■ **What is required**
The following data has a line with "before: regalo/blanco" and a line with "pos2: [207, 78, 289, 177]". Write out exactly those lines and all the lines between them.

___ Data

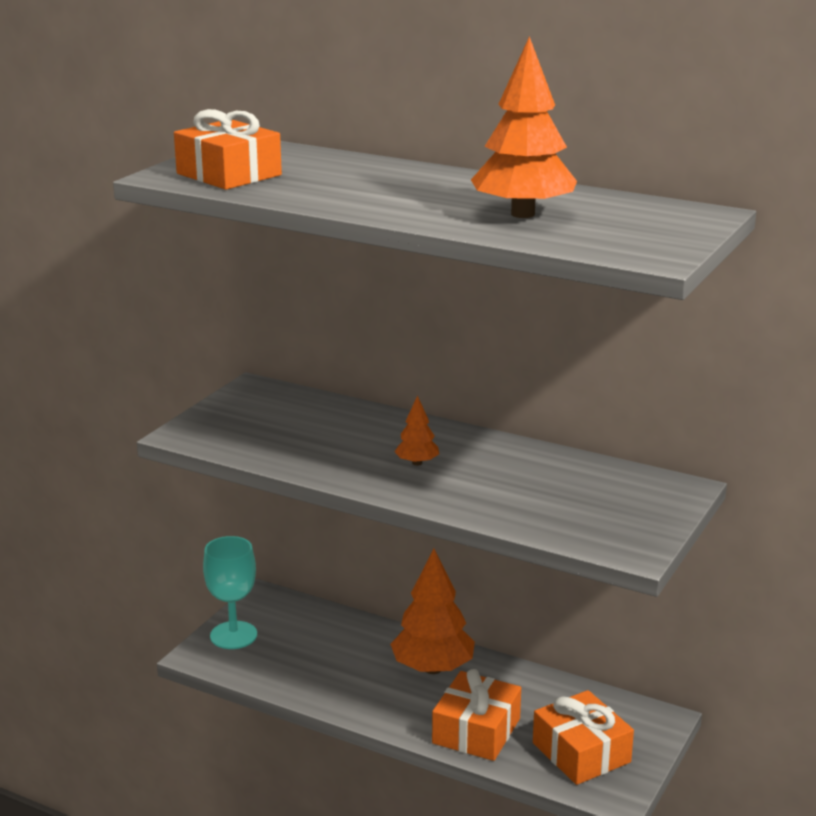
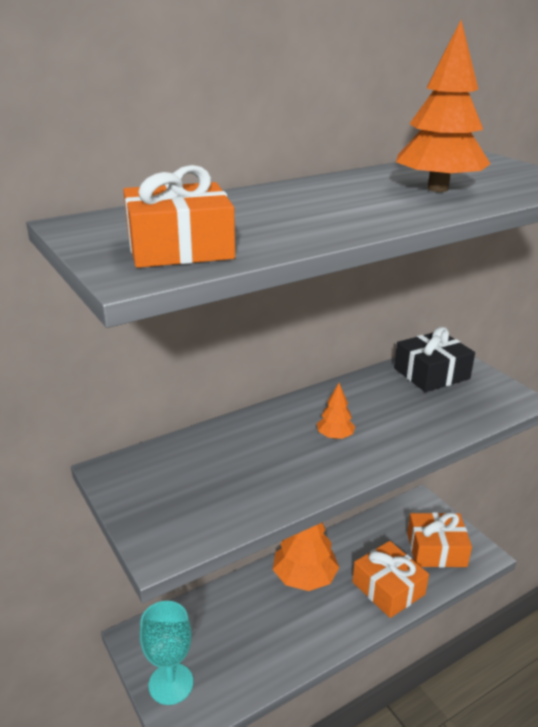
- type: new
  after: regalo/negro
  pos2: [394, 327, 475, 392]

______
___ Data

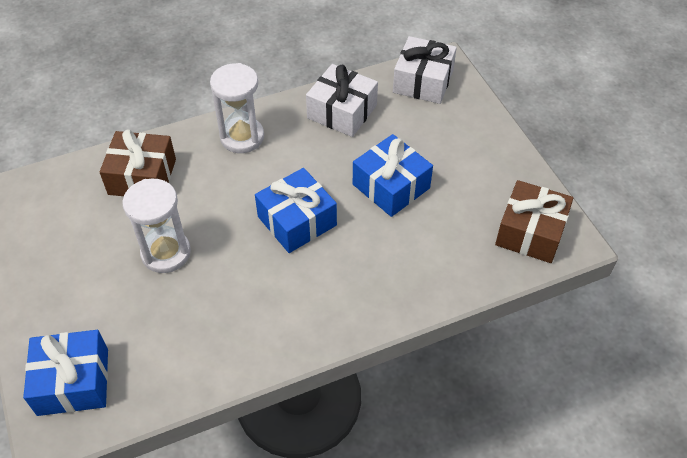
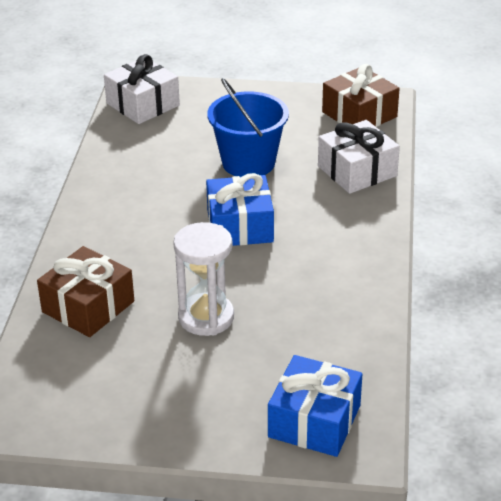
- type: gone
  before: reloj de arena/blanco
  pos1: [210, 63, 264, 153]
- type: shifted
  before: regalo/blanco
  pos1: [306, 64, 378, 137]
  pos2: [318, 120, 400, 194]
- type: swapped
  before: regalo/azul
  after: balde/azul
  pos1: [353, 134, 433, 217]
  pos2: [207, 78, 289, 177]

______

■ **Exercise answer**
  before: regalo/blanco
  pos1: [306, 64, 378, 137]
  pos2: [318, 120, 400, 194]
- type: swapped
  before: regalo/azul
  after: balde/azul
  pos1: [353, 134, 433, 217]
  pos2: [207, 78, 289, 177]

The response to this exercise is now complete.